┌─ MATERIALS PROVIDED
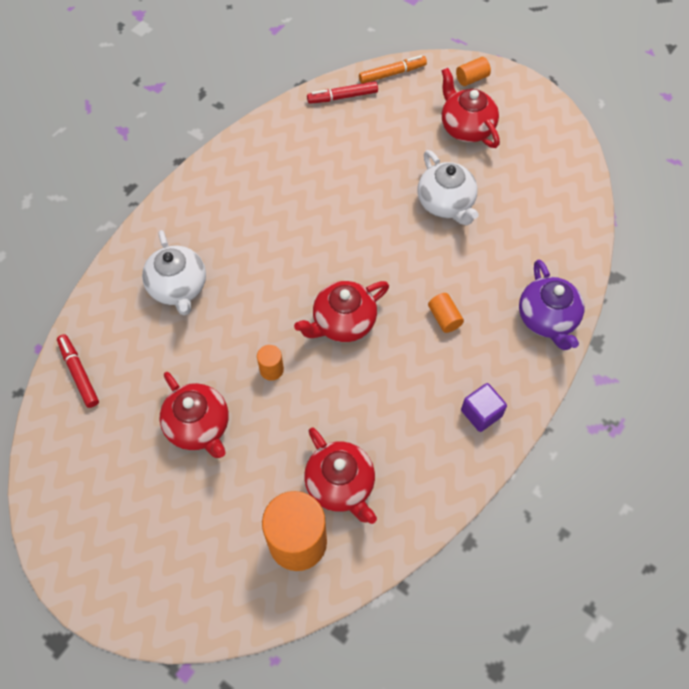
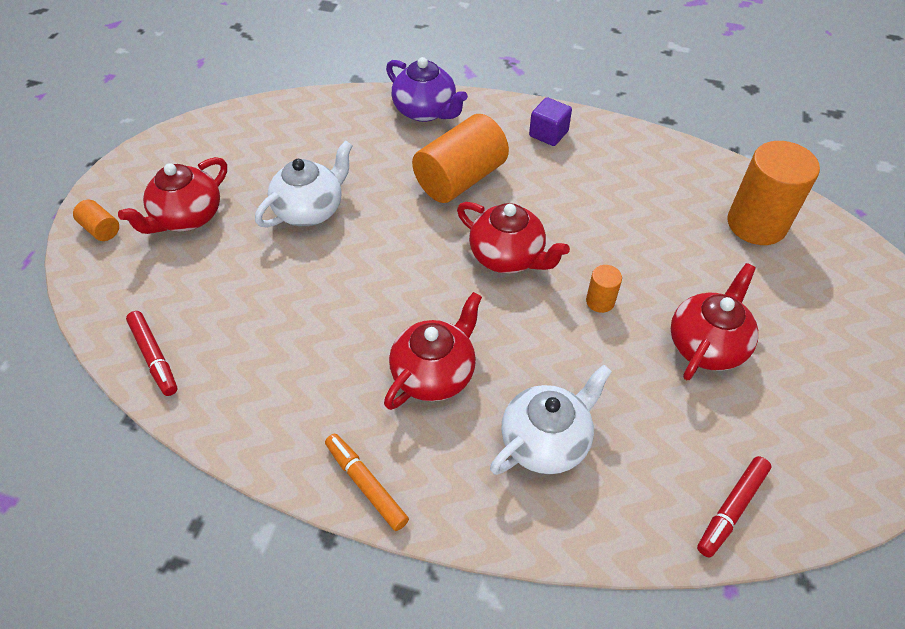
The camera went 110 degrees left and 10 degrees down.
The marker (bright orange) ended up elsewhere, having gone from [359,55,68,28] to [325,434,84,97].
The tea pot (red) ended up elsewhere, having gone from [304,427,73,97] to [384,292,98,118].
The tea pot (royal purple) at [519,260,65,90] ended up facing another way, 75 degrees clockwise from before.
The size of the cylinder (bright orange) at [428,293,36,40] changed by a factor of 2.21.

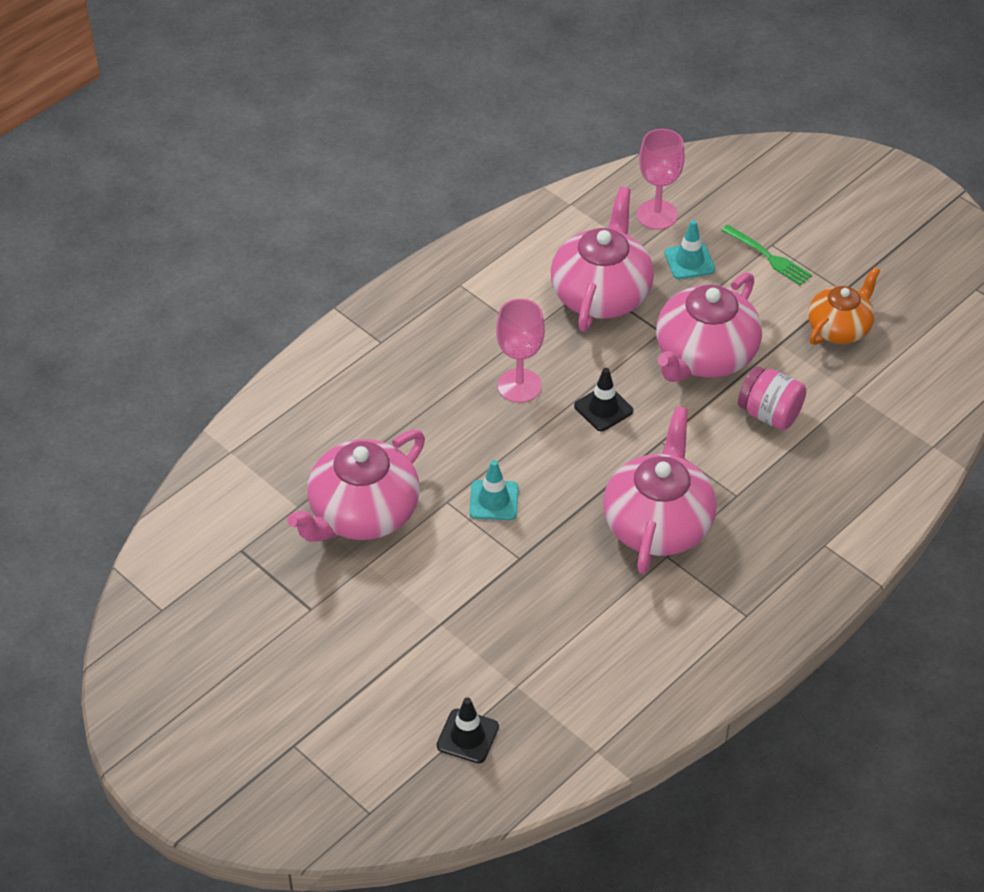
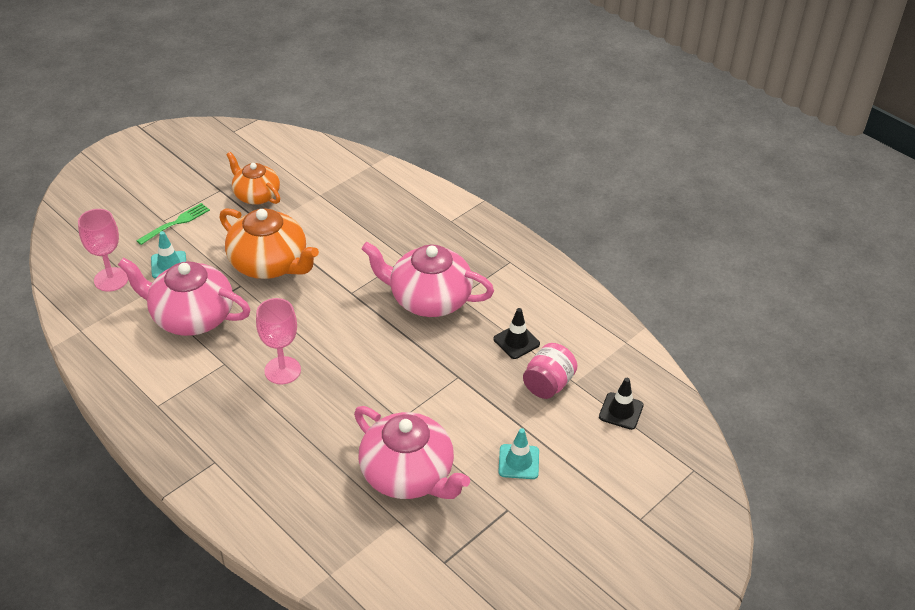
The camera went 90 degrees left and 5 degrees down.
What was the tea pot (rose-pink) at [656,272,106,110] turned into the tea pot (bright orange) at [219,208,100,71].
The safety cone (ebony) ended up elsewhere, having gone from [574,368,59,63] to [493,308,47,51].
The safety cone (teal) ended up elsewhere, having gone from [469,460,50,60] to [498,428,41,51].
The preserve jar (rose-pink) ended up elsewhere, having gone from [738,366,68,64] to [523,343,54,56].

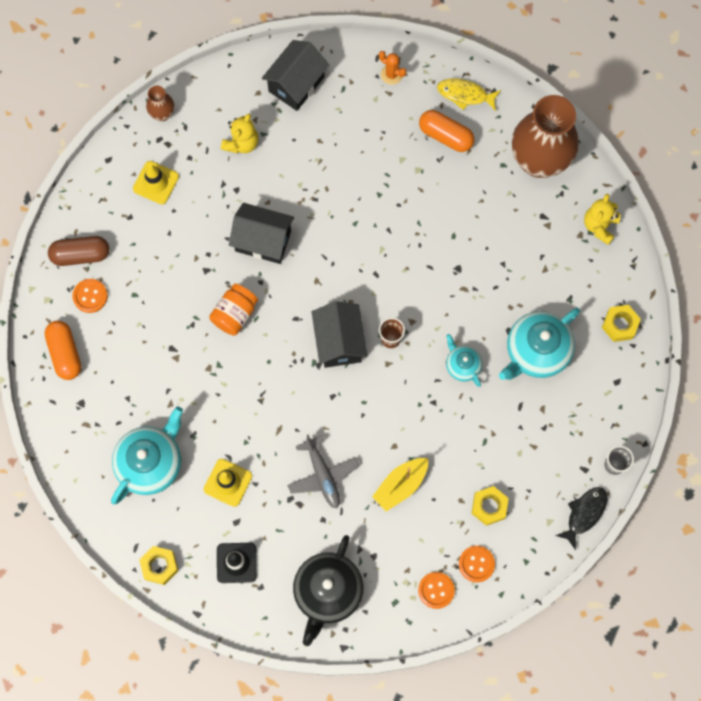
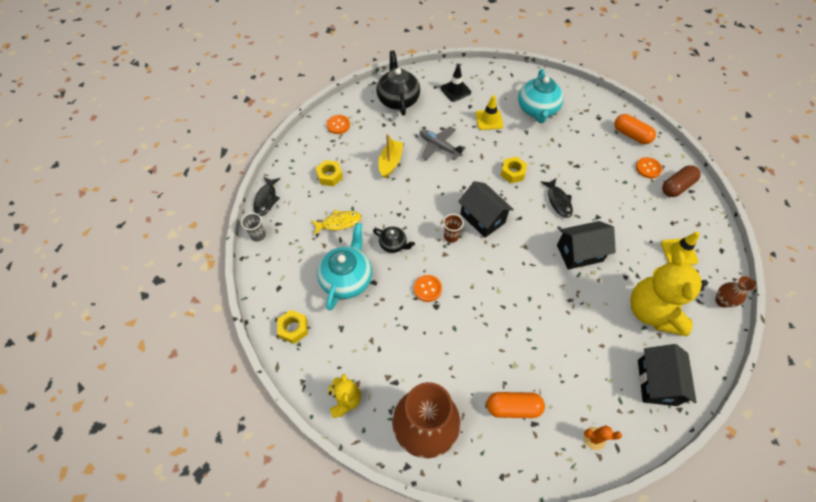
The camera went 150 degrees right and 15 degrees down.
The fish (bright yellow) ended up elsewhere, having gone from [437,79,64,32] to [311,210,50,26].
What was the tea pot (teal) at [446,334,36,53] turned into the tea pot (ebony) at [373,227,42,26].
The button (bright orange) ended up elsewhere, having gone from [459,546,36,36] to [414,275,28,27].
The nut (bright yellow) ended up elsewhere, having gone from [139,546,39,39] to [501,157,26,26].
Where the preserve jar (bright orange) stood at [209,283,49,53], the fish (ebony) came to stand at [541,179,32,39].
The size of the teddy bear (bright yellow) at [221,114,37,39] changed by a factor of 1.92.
└─
- EXERCISE BRIEF -
Each line in the listing above that includes the word "pink" needs to be copied out.

- EXERCISE SOLUTION -
What was the tea pot (rose-pink) at [656,272,106,110] turned into the tea pot (bright orange) at [219,208,100,71].
The preserve jar (rose-pink) ended up elsewhere, having gone from [738,366,68,64] to [523,343,54,56].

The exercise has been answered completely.